**Directions for this task:** Only the lines from the one with "freezer: (346, 408)" through the last line of the material below belong in the answer, copied exactly and without pictures.

☆ ☆ ☆ ☆ ☆

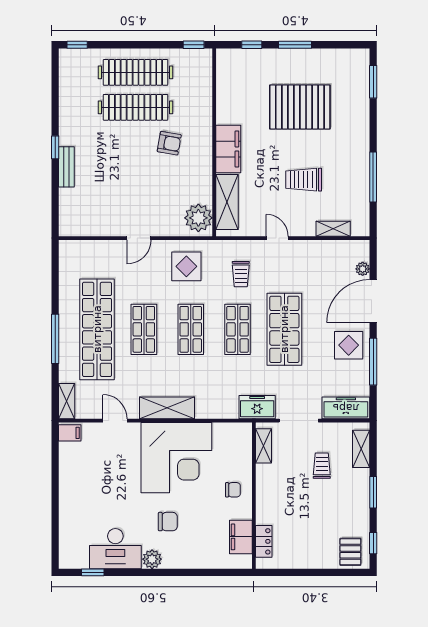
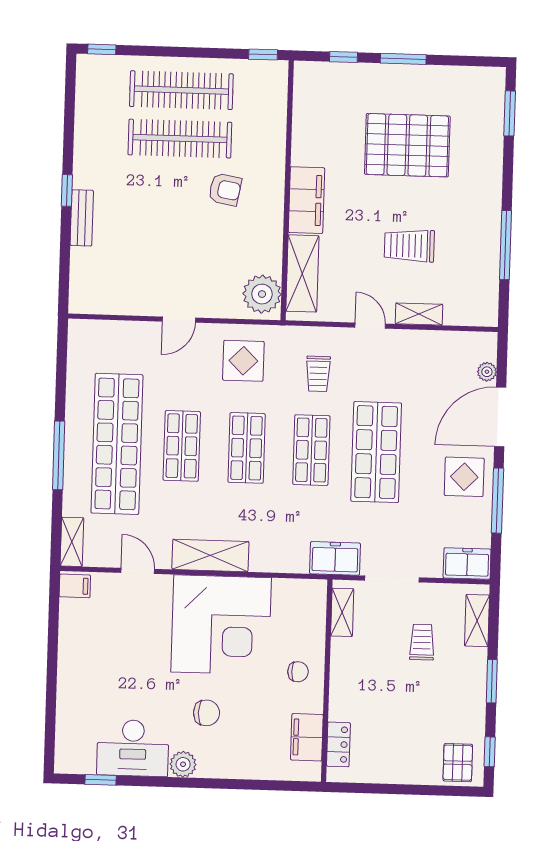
shelving: (333, 229) -> (419, 314), moved
freezer: (346, 408) -> (467, 564), width x0.71

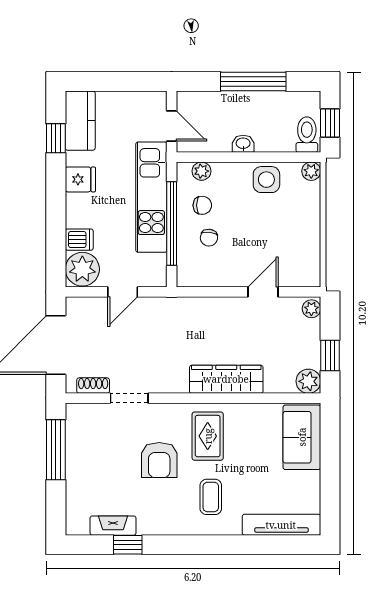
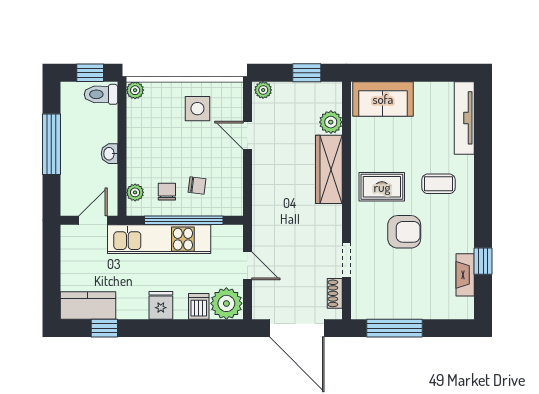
fridge: (80, 179) -> (161, 305), moved
side table: (266, 180) -> (197, 109), moved
plant: (308, 381) -> (331, 122), moved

☆ ☆ ☆ ☆ ☆

**Response area:**
freezer: (346, 408) -> (467, 564), width x0.71

fridge: (80, 179) -> (161, 305), moved
side table: (266, 180) -> (197, 109), moved
plant: (308, 381) -> (331, 122), moved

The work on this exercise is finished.